_What you should do_. Could you reproduce all the entries under this sentence exactly, leaving the images aside?

_Records provided_.
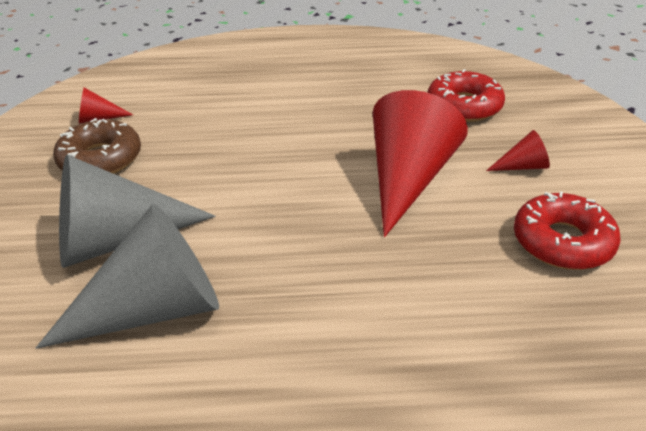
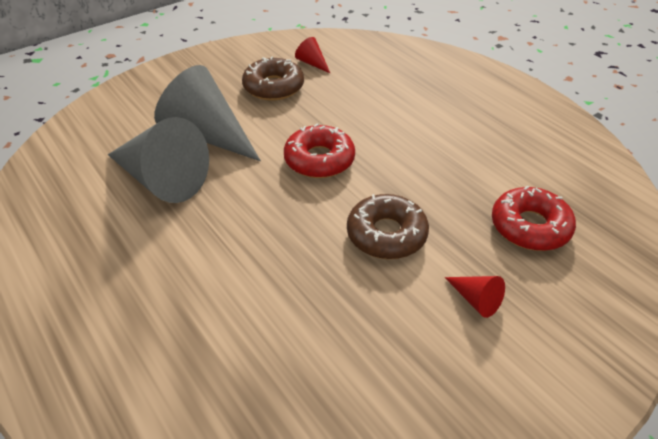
camera: 55 degrees right, 5 degrees up
(408, 179) = (386, 234): red cone -> brown donut
(562, 242) = (389, 363): red donut -> red donut (319, 160)

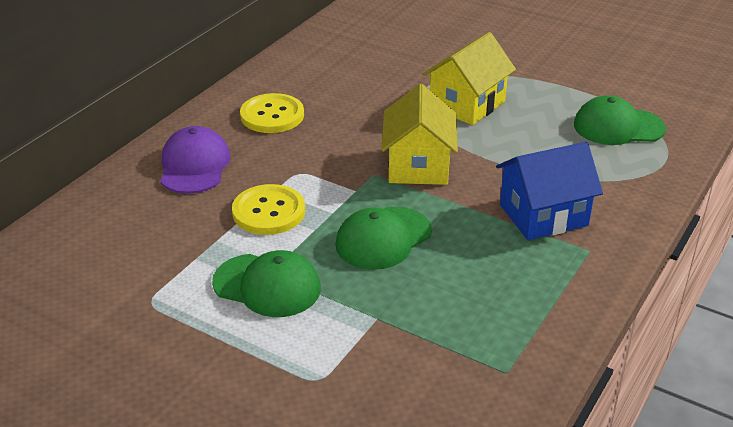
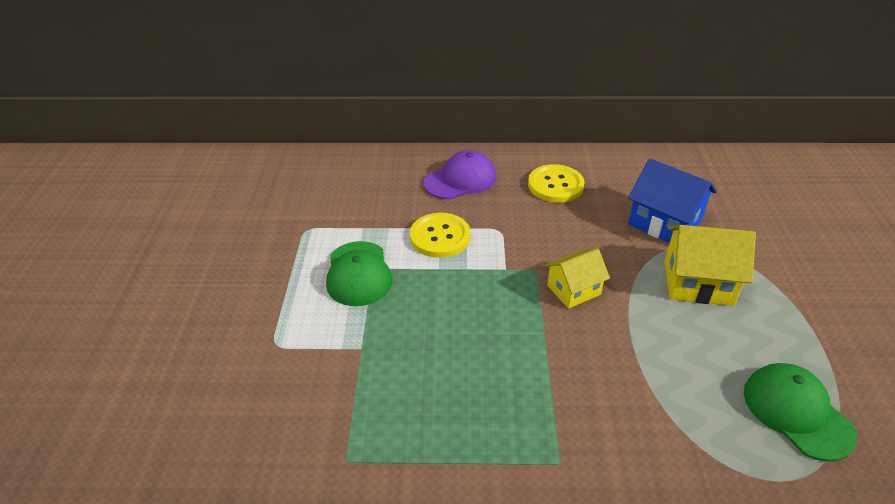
camera: 60 degrees right, 5 degrees up
(383, 238) = (459, 310): green cap -> none
(418, 165) = (574, 290): yellow house -> yellow house, size x0.65
(543, 215) = (582, 405): blue house -> blue house (664, 223)

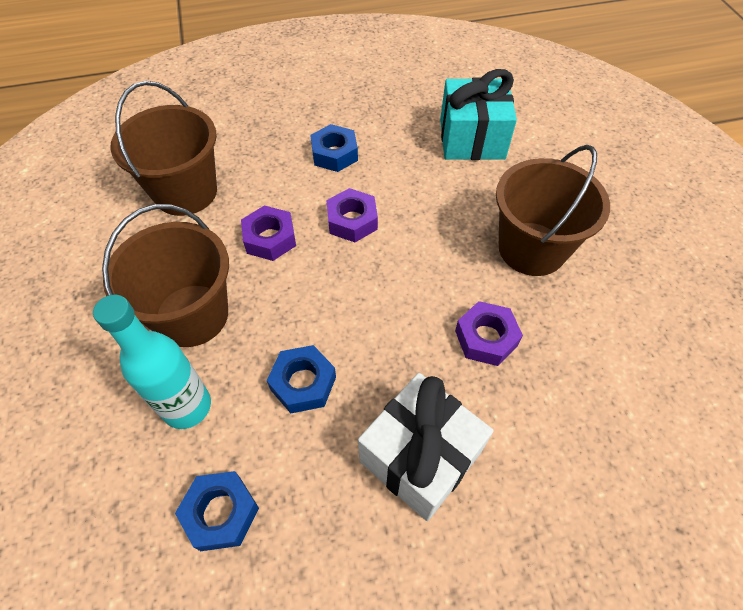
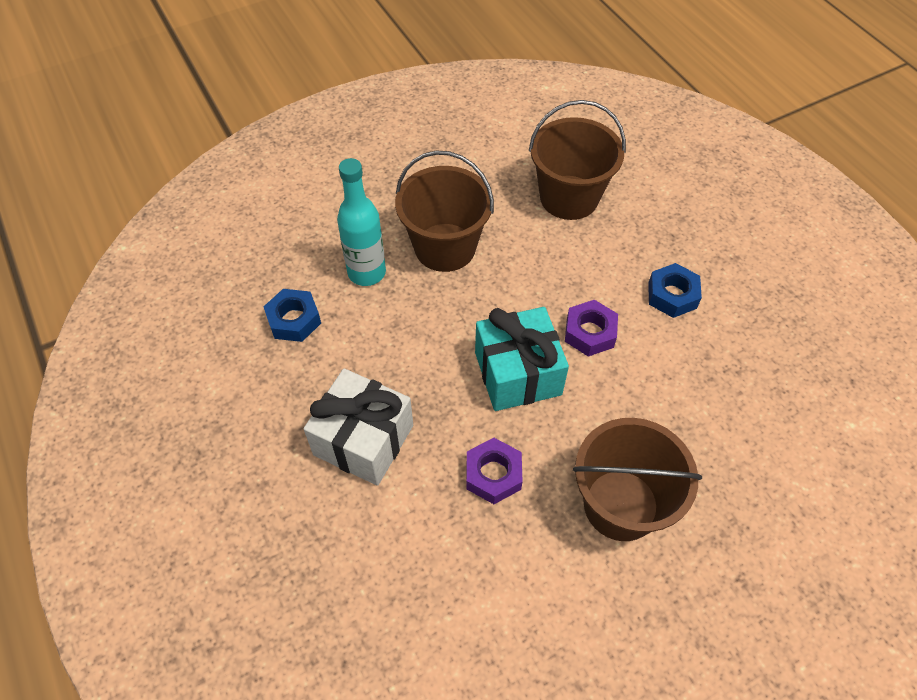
camera: 75 degrees right, 0 degrees up
(270, 238) = (542, 275): purple nut -> none
(303, 383) = (406, 341): blue nut -> none
(472, 139) = (763, 420): turquoise gift -> turquoise gift (518, 373)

_Reply to the exercise_.
camera: 55 degrees right, 5 degrees up
(408, 179) = (386, 234): red cone -> brown donut
(562, 242) = (389, 363): red donut -> red donut (319, 160)

camera: 60 degrees right, 5 degrees up
(383, 238) = (459, 310): green cap -> none
(418, 165) = (574, 290): yellow house -> yellow house, size x0.65
(543, 215) = (582, 405): blue house -> blue house (664, 223)

camera: 75 degrees right, 0 degrees up
(270, 238) = (542, 275): purple nut -> none
(303, 383) = (406, 341): blue nut -> none
(472, 139) = (763, 420): turquoise gift -> turquoise gift (518, 373)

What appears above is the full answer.